* _REQUIRED ACTION_:
Return the full listing unchanged, apart from leaving out its images.
···
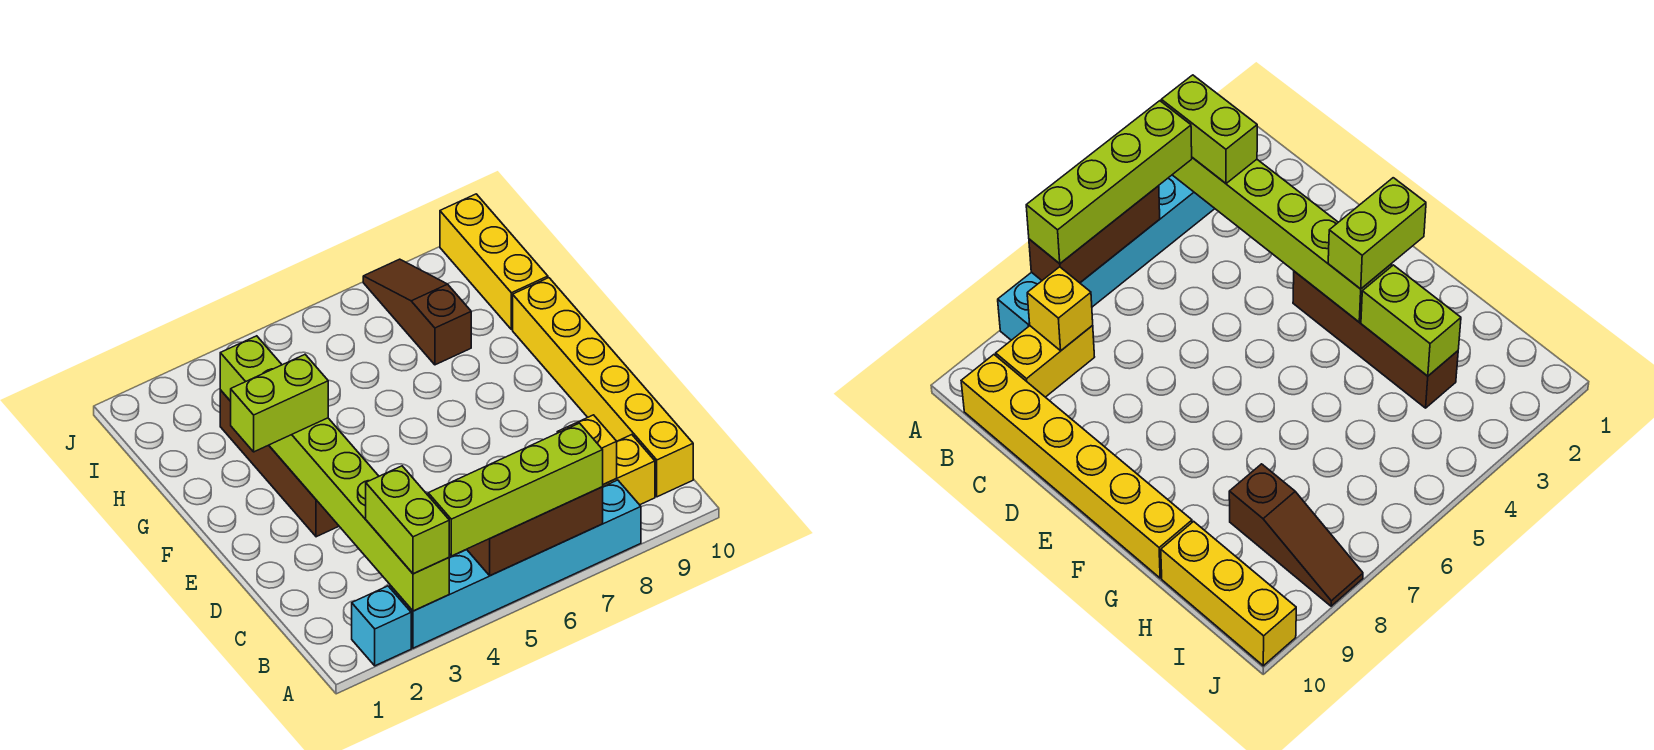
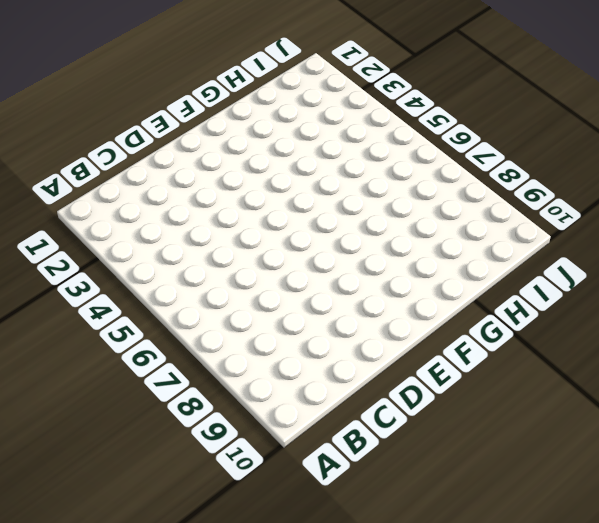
none -> cyan 1x1 brick [352,586,411,666]
none -> cyan 1x6 brick [390,480,641,648]
none -> yellow 1x2 brick [603,435,655,505]

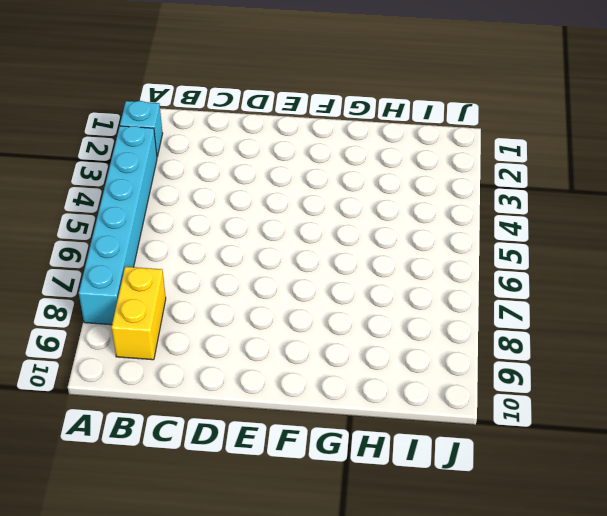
none -> yellow 1x6 brick [513,278,693,497]
none -> brown 1x4 brick [220,390,339,537]
none -> brown 1x3 slope [363,259,471,365]

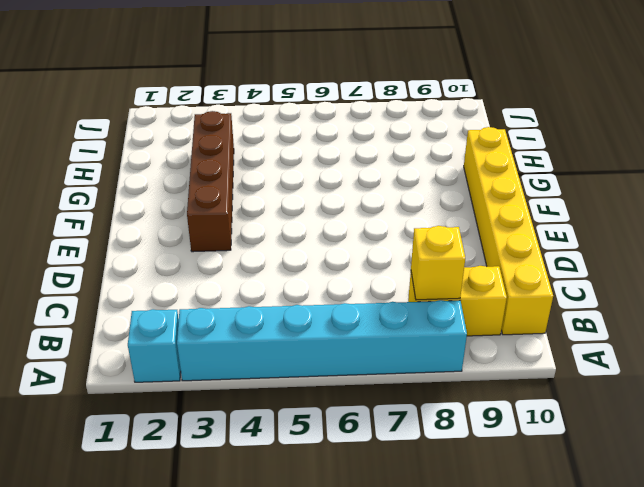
none -> brown 1x3 slope [363,259,471,365]
none -> yellow 1x3 brick [440,194,548,330]
none -> lime 1x6 brick [269,418,449,611]

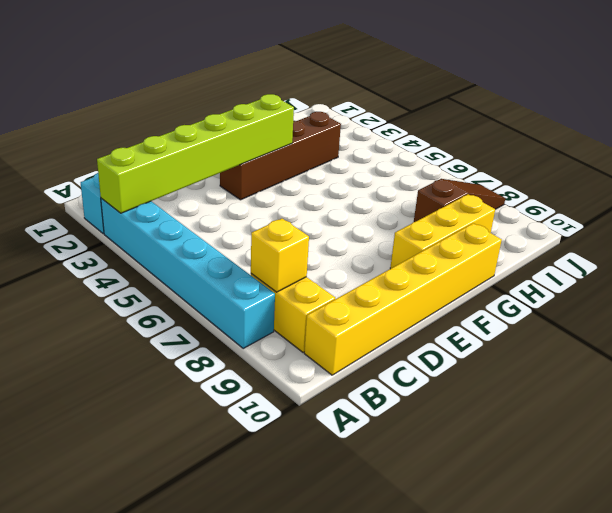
yellow 1x3 brick [390,194,495,269] -> yellow 1x3 brick moved to [440,194,548,330]
none -> brown 1x3 brick [467,487,603,576]
none -> lime 1x2 brick [220,336,282,401]
none -> lime 1x2 brick [366,466,449,574]

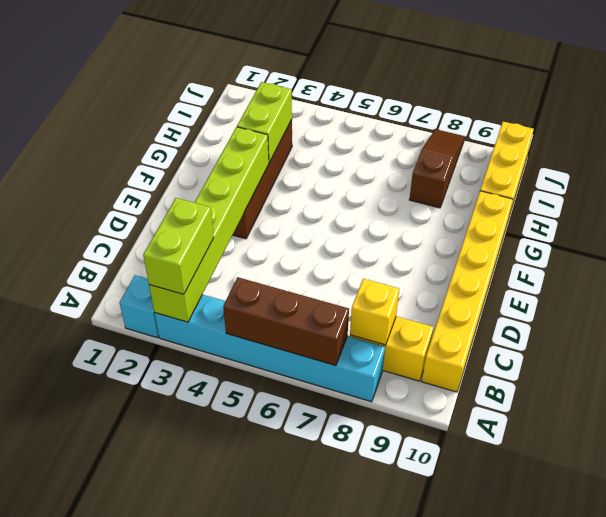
none -> lime 1x4 brick [428,423,603,556]
none -> lime 1x2 brick [231,355,328,452]

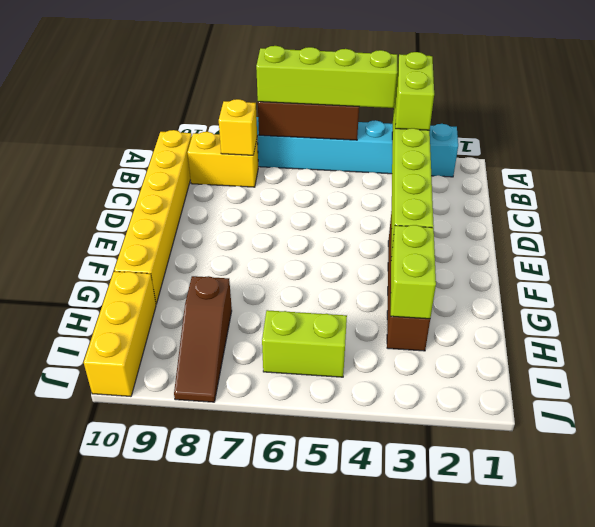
lime 1x2 brick [262,310,347,377] -> lime 1x2 brick moved to [231,355,328,452]

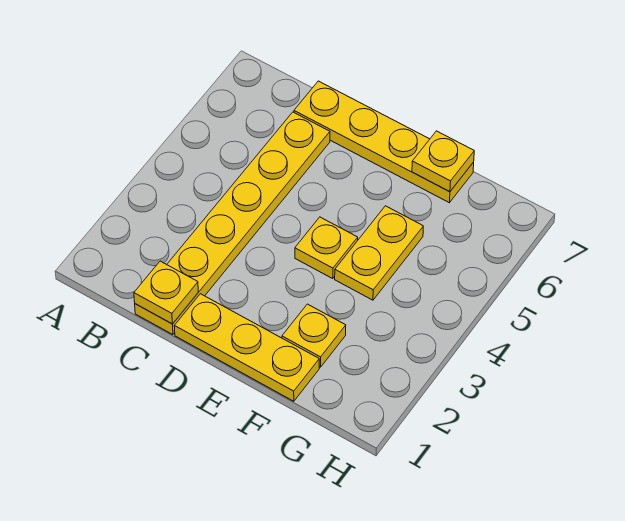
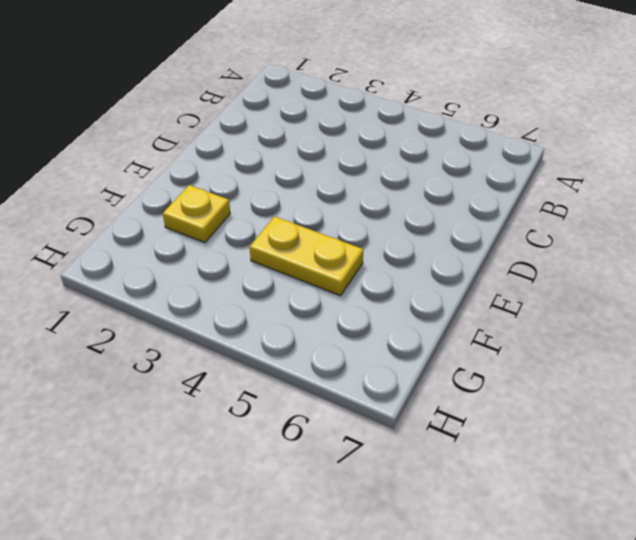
none -> yellow 1x6 plate [135,112,330,335]
none -> yellow 1x4 plate [294,81,474,203]

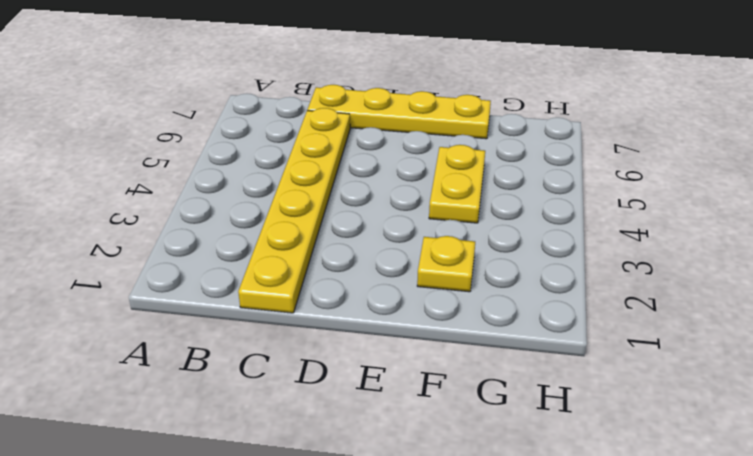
none -> yellow 1x3 plate [174,294,319,401]
none -> yellow 1x1 plate [295,217,358,279]

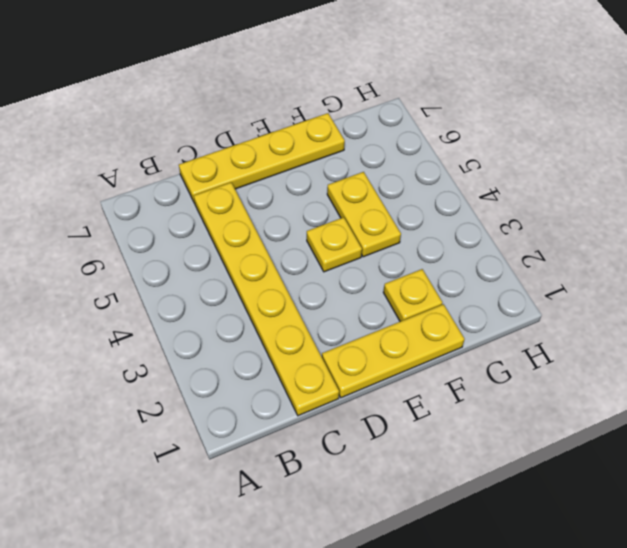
none -> yellow 1x1 plate [134,261,198,324]
none -> yellow 1x1 plate [412,131,474,192]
···
* _EXPECTED OUTPUT_:
none -> cyan 1x1 brick [352,586,411,666]
none -> cyan 1x6 brick [390,480,641,648]
none -> yellow 1x2 brick [603,435,655,505]

none -> yellow 1x6 brick [513,278,693,497]
none -> brown 1x4 brick [220,390,339,537]
none -> brown 1x3 slope [363,259,471,365]

none -> brown 1x3 slope [363,259,471,365]
none -> yellow 1x3 brick [440,194,548,330]
none -> lime 1x6 brick [269,418,449,611]

yellow 1x3 brick [390,194,495,269] -> yellow 1x3 brick moved to [440,194,548,330]
none -> brown 1x3 brick [467,487,603,576]
none -> lime 1x2 brick [220,336,282,401]
none -> lime 1x2 brick [366,466,449,574]

none -> lime 1x4 brick [428,423,603,556]
none -> lime 1x2 brick [231,355,328,452]

lime 1x2 brick [262,310,347,377] -> lime 1x2 brick moved to [231,355,328,452]

none -> yellow 1x6 plate [135,112,330,335]
none -> yellow 1x4 plate [294,81,474,203]

none -> yellow 1x3 plate [174,294,319,401]
none -> yellow 1x1 plate [295,217,358,279]

none -> yellow 1x1 plate [134,261,198,324]
none -> yellow 1x1 plate [412,131,474,192]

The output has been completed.